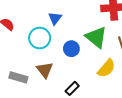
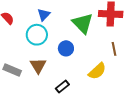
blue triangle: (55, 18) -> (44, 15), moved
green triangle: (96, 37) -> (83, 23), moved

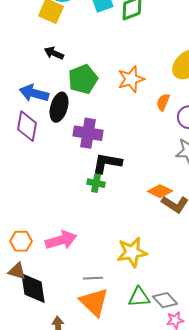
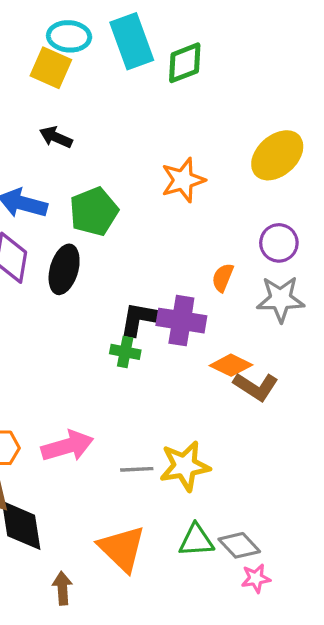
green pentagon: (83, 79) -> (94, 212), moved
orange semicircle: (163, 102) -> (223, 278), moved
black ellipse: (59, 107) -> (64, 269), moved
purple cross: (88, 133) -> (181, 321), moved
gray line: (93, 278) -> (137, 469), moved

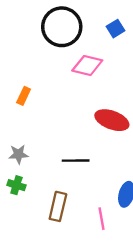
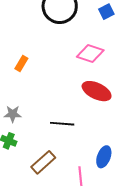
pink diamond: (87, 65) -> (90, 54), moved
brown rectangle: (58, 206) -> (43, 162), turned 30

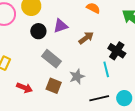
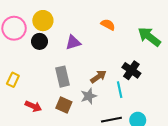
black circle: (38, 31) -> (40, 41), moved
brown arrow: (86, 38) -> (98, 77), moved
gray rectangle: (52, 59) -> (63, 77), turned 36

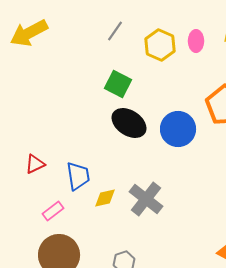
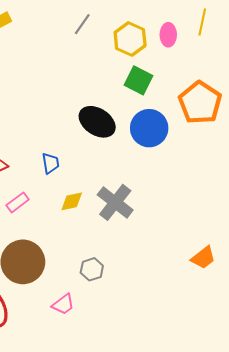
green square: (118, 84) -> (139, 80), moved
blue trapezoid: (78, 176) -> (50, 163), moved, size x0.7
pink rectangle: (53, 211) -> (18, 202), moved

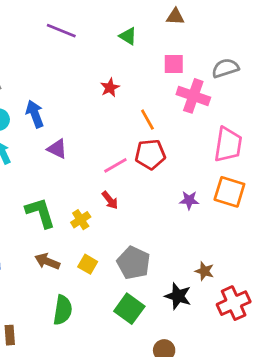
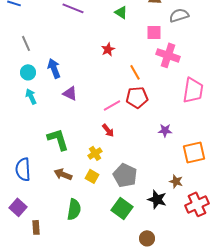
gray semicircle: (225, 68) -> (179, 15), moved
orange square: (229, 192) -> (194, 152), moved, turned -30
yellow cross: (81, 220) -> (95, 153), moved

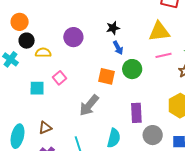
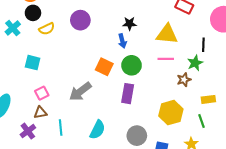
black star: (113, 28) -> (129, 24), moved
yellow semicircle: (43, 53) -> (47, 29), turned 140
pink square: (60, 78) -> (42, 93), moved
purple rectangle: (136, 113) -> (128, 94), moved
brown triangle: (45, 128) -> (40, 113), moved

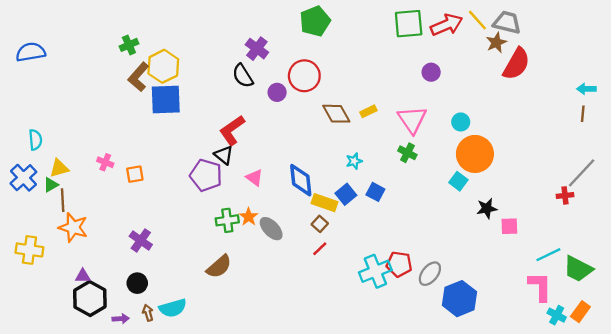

==

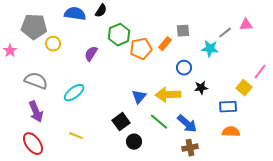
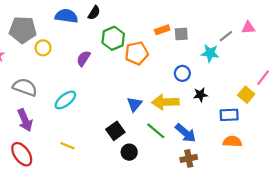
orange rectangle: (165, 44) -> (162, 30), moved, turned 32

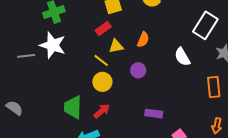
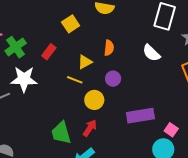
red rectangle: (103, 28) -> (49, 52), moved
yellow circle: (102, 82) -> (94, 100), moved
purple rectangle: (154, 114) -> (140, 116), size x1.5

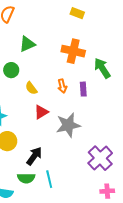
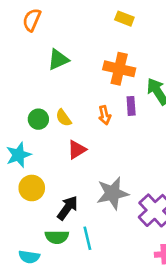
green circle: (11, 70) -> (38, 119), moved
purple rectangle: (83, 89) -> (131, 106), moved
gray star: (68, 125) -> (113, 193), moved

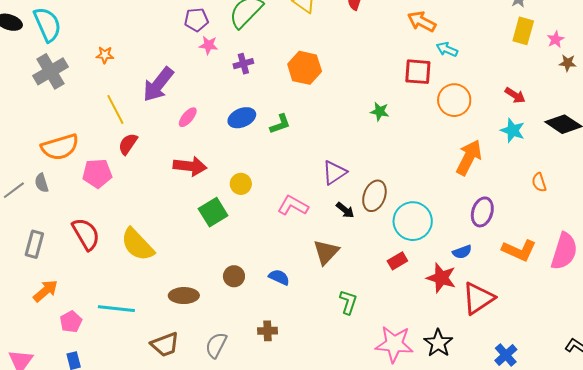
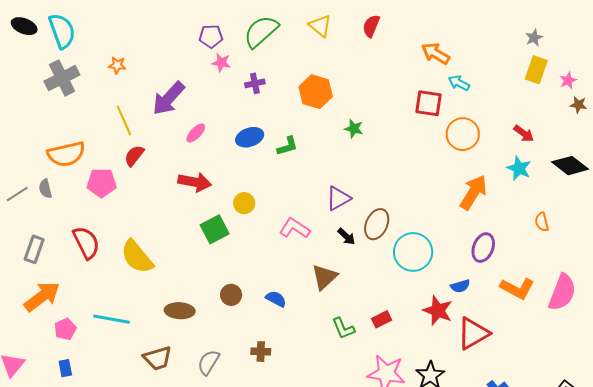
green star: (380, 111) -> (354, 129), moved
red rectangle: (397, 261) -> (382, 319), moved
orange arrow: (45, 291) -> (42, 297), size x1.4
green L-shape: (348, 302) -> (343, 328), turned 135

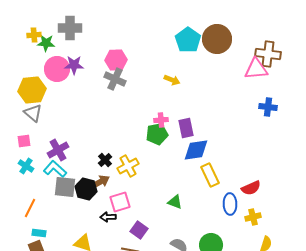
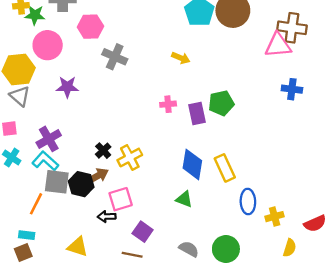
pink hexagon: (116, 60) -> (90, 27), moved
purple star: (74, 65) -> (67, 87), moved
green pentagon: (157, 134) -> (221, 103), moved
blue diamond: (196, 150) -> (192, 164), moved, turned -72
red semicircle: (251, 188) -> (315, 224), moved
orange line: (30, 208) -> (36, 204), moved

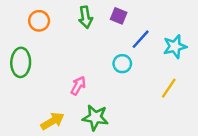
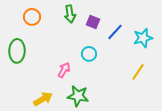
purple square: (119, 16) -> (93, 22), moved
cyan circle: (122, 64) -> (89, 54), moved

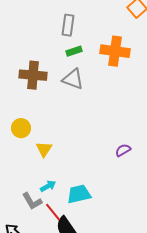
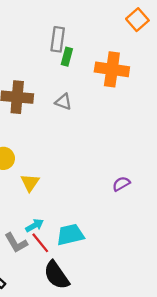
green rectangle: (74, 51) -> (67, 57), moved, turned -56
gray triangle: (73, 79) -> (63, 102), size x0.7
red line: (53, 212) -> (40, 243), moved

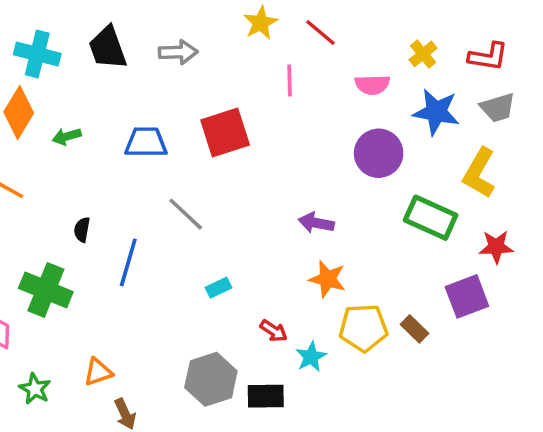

→ Work task:
In the listing above, find the line containing "purple rectangle: (136, 113)" and the line containing "brown triangle: (45, 128) -> (40, 113), moved". Output them and every line between, exactly, and nothing else.

→ Answer to the exercise:
purple rectangle: (136, 113) -> (128, 94), moved
brown triangle: (45, 128) -> (40, 113), moved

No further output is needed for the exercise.